> _Data for analysis_
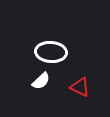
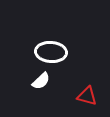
red triangle: moved 7 px right, 9 px down; rotated 10 degrees counterclockwise
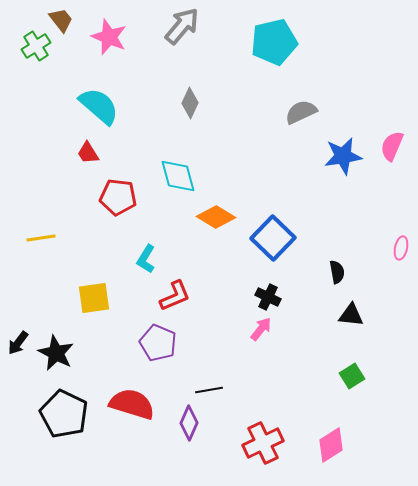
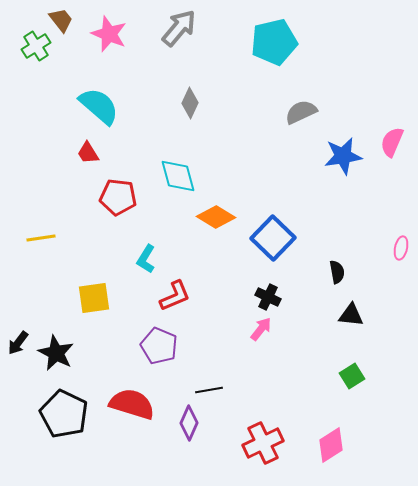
gray arrow: moved 3 px left, 2 px down
pink star: moved 3 px up
pink semicircle: moved 4 px up
purple pentagon: moved 1 px right, 3 px down
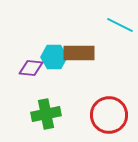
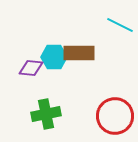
red circle: moved 6 px right, 1 px down
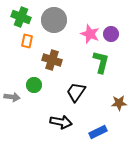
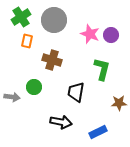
green cross: rotated 36 degrees clockwise
purple circle: moved 1 px down
green L-shape: moved 1 px right, 7 px down
green circle: moved 2 px down
black trapezoid: rotated 25 degrees counterclockwise
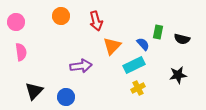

> _What you should do_
Please transcribe exactly the lines from the one containing "green cross: rotated 36 degrees clockwise" through the final line of the data, including both, and nothing else. Pictures are to be left out.

> _Your response_
green cross: rotated 36 degrees clockwise
purple circle: moved 1 px down
green L-shape: moved 1 px right, 7 px down
green circle: moved 2 px down
black trapezoid: rotated 25 degrees counterclockwise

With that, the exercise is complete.